>>>>>

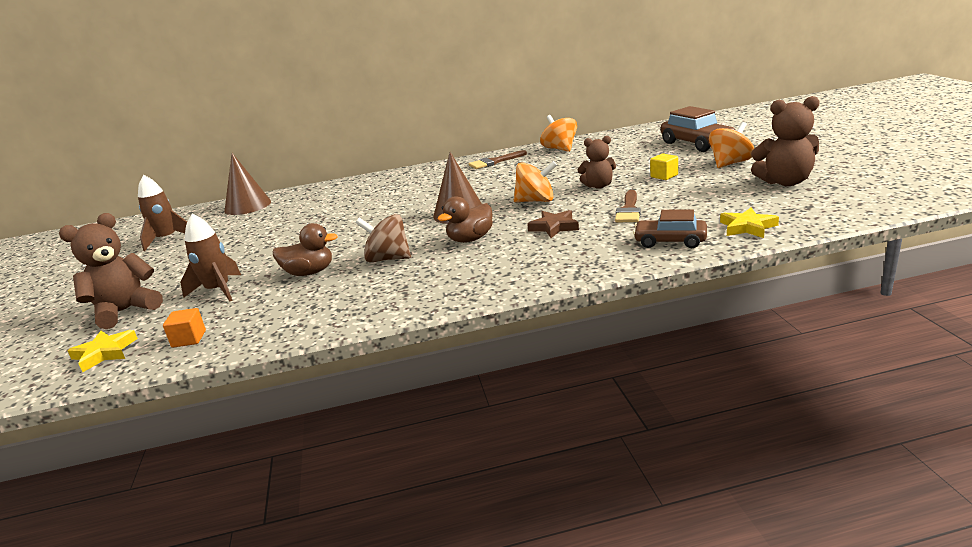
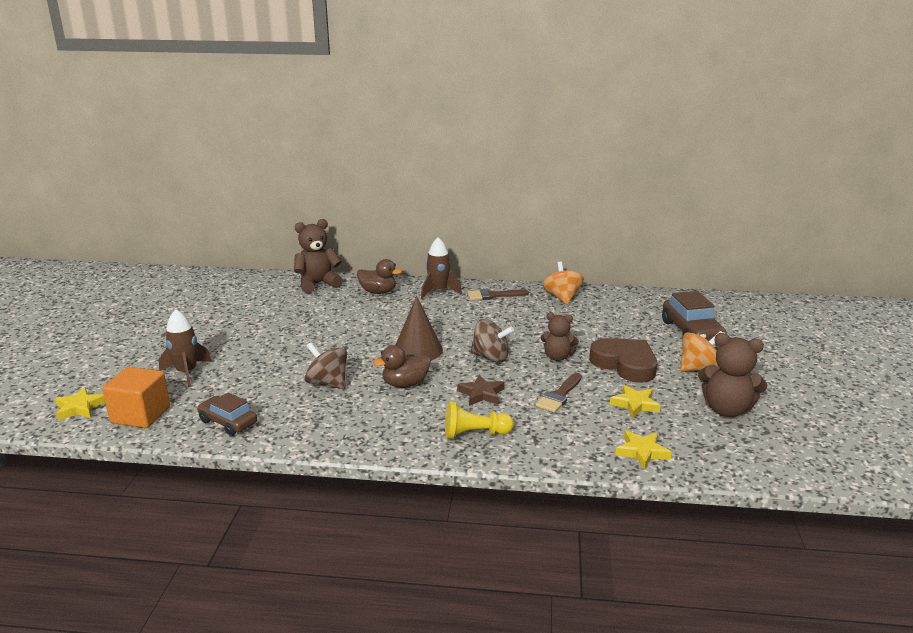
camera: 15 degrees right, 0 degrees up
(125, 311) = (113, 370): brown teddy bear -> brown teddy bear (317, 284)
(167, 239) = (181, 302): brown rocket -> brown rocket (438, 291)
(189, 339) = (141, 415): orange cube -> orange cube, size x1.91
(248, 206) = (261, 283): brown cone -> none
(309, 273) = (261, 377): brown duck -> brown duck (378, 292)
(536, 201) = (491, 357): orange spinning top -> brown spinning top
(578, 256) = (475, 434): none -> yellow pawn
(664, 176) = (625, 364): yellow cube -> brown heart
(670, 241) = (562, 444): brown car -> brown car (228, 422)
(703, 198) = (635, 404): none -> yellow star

<<<<<
>>>>>

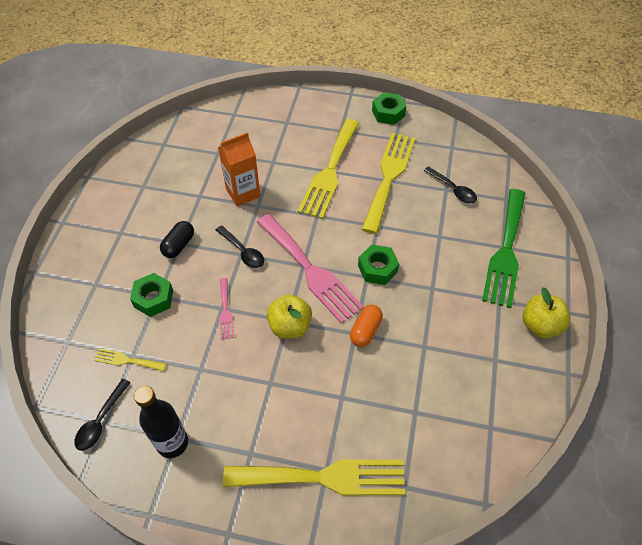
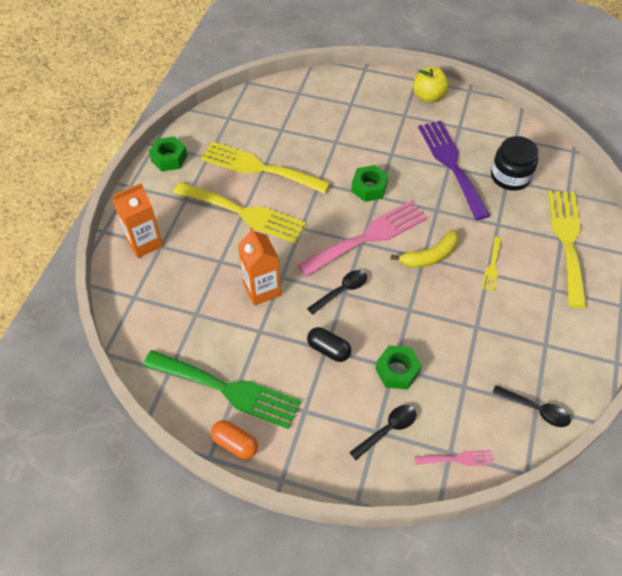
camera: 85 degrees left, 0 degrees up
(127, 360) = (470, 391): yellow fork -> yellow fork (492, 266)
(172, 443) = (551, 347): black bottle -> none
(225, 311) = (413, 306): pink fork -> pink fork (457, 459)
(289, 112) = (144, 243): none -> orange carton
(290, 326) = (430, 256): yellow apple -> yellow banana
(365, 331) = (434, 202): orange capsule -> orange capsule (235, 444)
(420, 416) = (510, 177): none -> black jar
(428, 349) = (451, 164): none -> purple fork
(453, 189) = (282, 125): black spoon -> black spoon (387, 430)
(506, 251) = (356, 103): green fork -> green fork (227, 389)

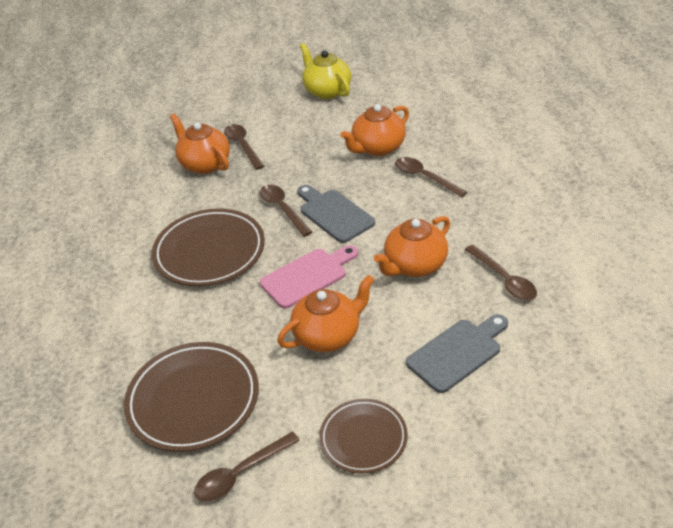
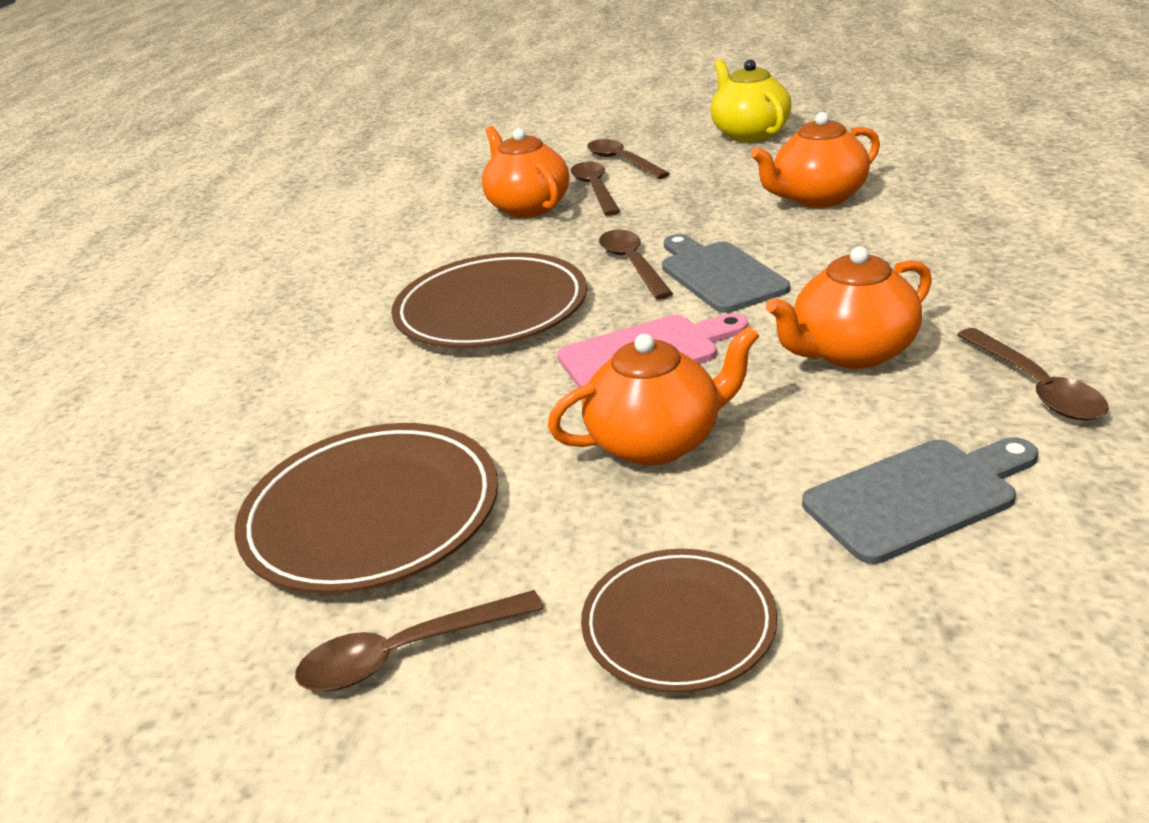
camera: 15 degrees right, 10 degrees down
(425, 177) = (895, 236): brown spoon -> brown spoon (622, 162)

<<<<<
>>>>>

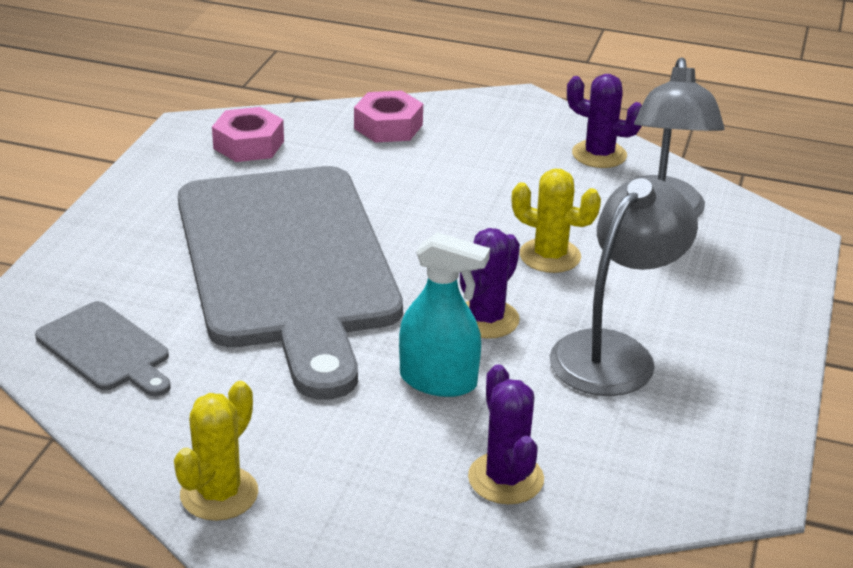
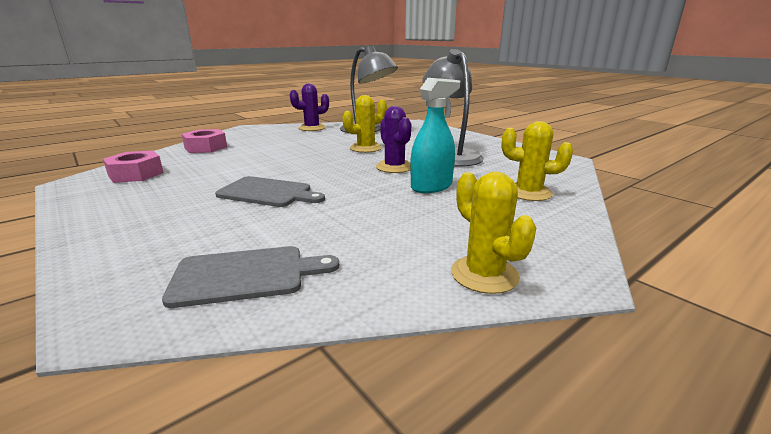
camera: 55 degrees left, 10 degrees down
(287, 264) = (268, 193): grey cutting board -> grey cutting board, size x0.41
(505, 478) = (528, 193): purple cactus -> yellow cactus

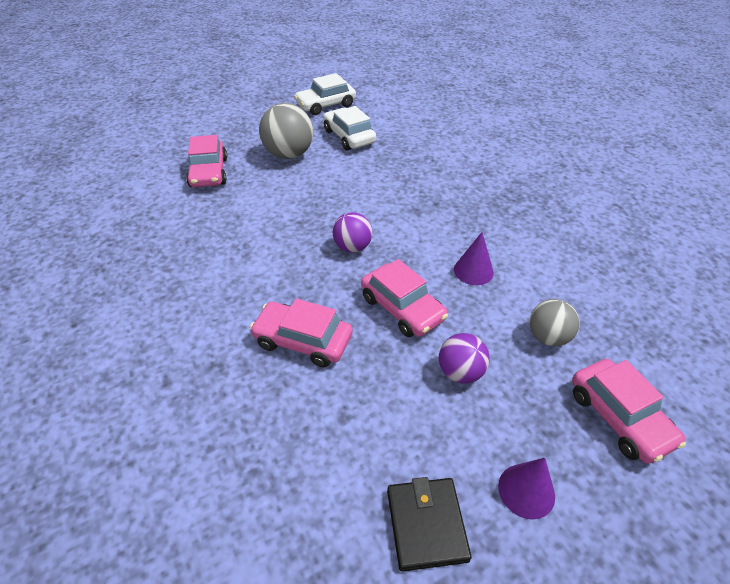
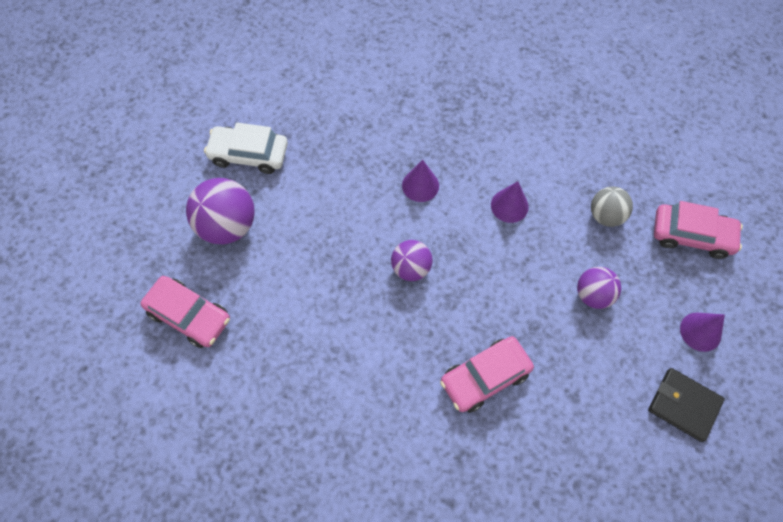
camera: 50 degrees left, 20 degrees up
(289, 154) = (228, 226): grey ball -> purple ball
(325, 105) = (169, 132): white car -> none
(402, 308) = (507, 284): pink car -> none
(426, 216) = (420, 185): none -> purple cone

<<<<<

*Problem statement*
Working from the entries above, please transcribe only the lines from the line with "(365, 331) = (434, 202): orange" through the line with "(425, 177) = (895, 236): brown", exactly, with both end lines and without pictures.

*Your solution*
(365, 331) = (434, 202): orange capsule -> orange capsule (235, 444)
(420, 416) = (510, 177): none -> black jar
(428, 349) = (451, 164): none -> purple fork
(453, 189) = (282, 125): black spoon -> black spoon (387, 430)
(506, 251) = (356, 103): green fork -> green fork (227, 389)

camera: 15 degrees right, 10 degrees down
(425, 177) = (895, 236): brown spoon -> brown spoon (622, 162)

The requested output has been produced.